(Records for processing)
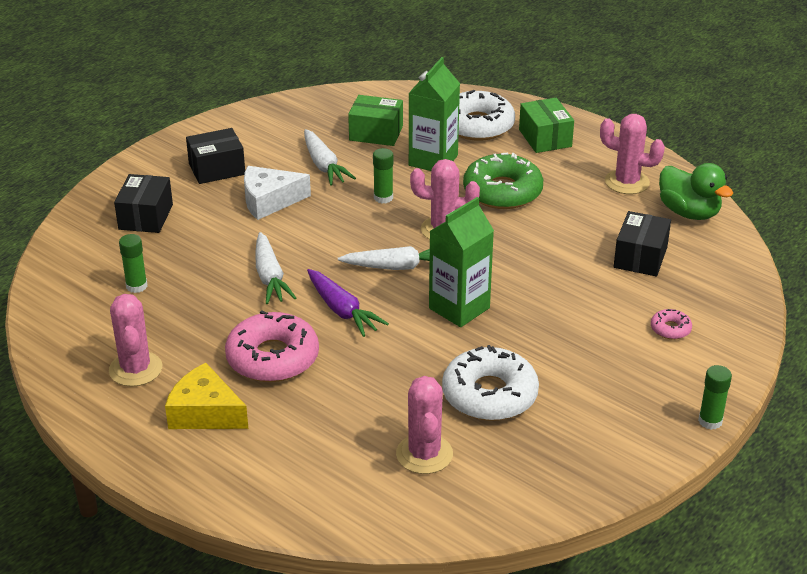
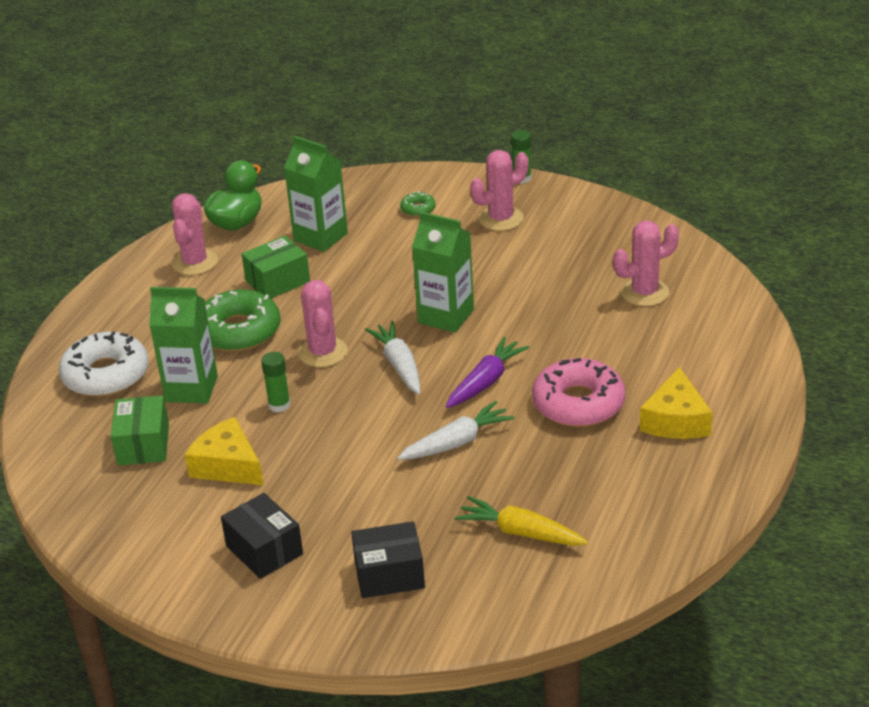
camera: 105 degrees left, 0 degrees up
(135, 369) = (647, 484): pink cactus -> pink cactus (501, 219)
(136, 286) = (520, 532): green glue stick -> yellow carrot
(269, 201) = (317, 485): white cheese -> none
(324, 165) = (227, 465): white carrot -> yellow cheese
(489, 395) = (554, 277): white donut -> none
(545, 138) = (122, 324): green box -> green box (278, 281)
(640, 257) = (320, 237): black box -> green carton
(670, 329) = (418, 209): pink donut -> green donut

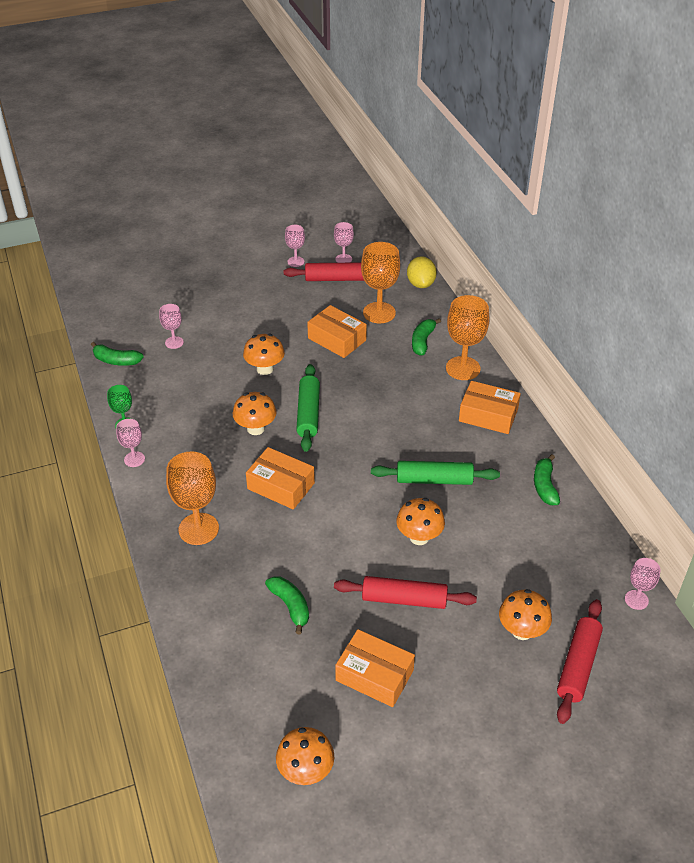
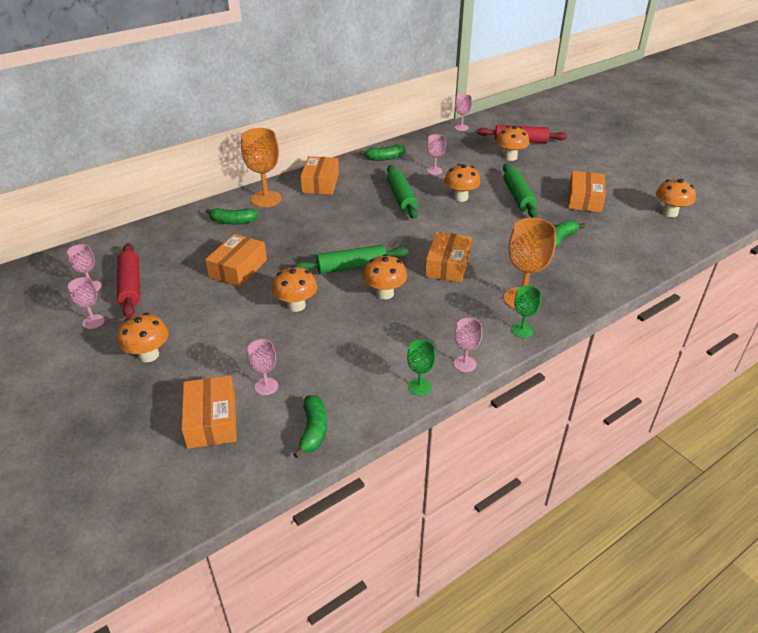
camera: 105 degrees left, 5 degrees down
(154, 513) = (522, 330): none -> green goblet
(155, 314) = (211, 420): none -> orange box
(241, 288) = (148, 355): none -> orange mushroom
(379, 313) = (191, 250): orange goblet -> none
(404, 599) = (518, 197): red rolling pin -> green rolling pin
(420, 284) = (140, 233): yellow lemon -> none
(497, 529) = (434, 171): none -> pink goblet

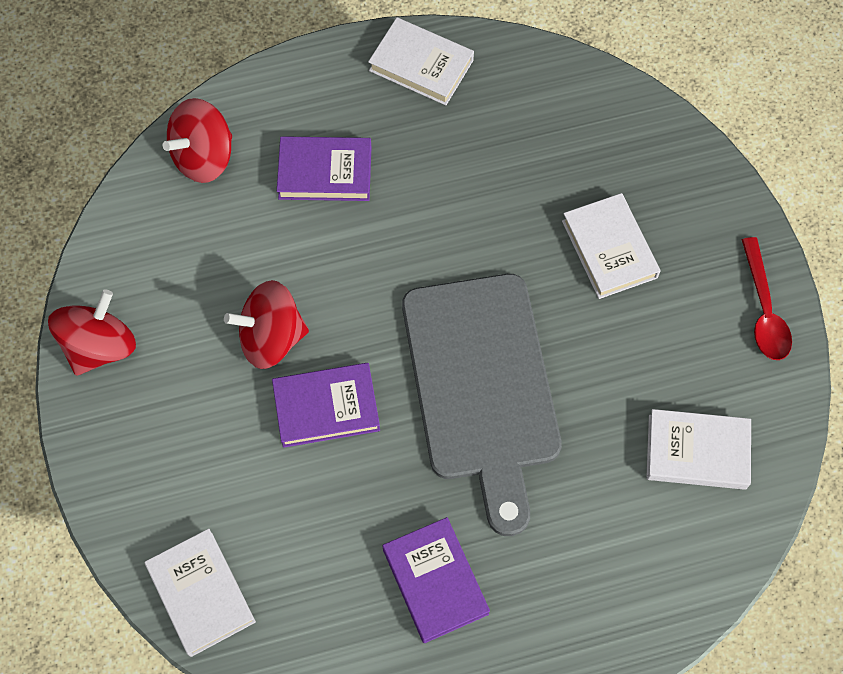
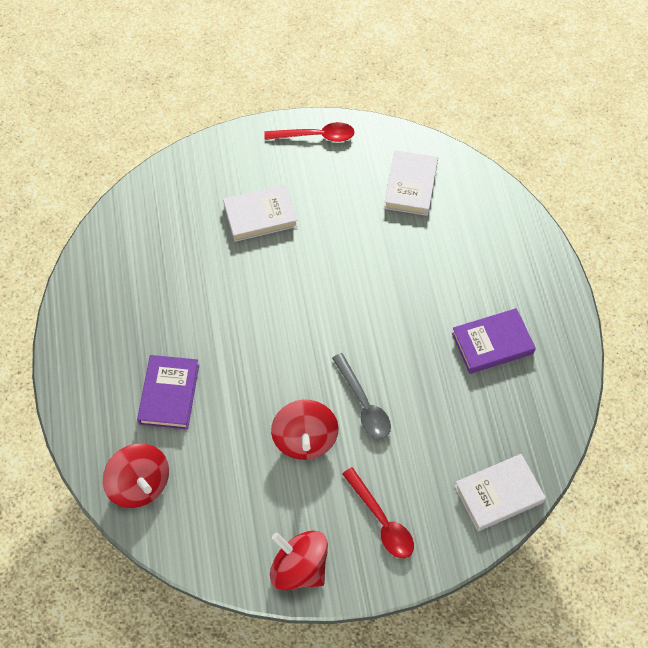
camera: 85 degrees left, 5 degrees down
(161, 441) = (381, 520): none -> red spoon
(326, 407) = (363, 404): purple book -> grey spoon
(421, 65) = (85, 320): white book -> none
(482, 385) = (355, 303): grey cutting board -> none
(End Records for processing)
Work item: Output the records above exactly as they are, leaving out the pictures.

Your solution:
camera: 105 degrees left, 0 degrees up
(135, 369) = (647, 484): pink cactus -> pink cactus (501, 219)
(136, 286) = (520, 532): green glue stick -> yellow carrot
(269, 201) = (317, 485): white cheese -> none
(324, 165) = (227, 465): white carrot -> yellow cheese
(489, 395) = (554, 277): white donut -> none
(545, 138) = (122, 324): green box -> green box (278, 281)
(640, 257) = (320, 237): black box -> green carton
(670, 329) = (418, 209): pink donut -> green donut

camera: 105 degrees left, 5 degrees down
(154, 513) = (522, 330): none -> green goblet
(155, 314) = (211, 420): none -> orange box
(241, 288) = (148, 355): none -> orange mushroom
(379, 313) = (191, 250): orange goblet -> none
(404, 599) = (518, 197): red rolling pin -> green rolling pin
(420, 284) = (140, 233): yellow lemon -> none
(497, 529) = (434, 171): none -> pink goblet

camera: 85 degrees left, 5 degrees down
(161, 441) = (381, 520): none -> red spoon
(326, 407) = (363, 404): purple book -> grey spoon
(421, 65) = (85, 320): white book -> none
(482, 385) = (355, 303): grey cutting board -> none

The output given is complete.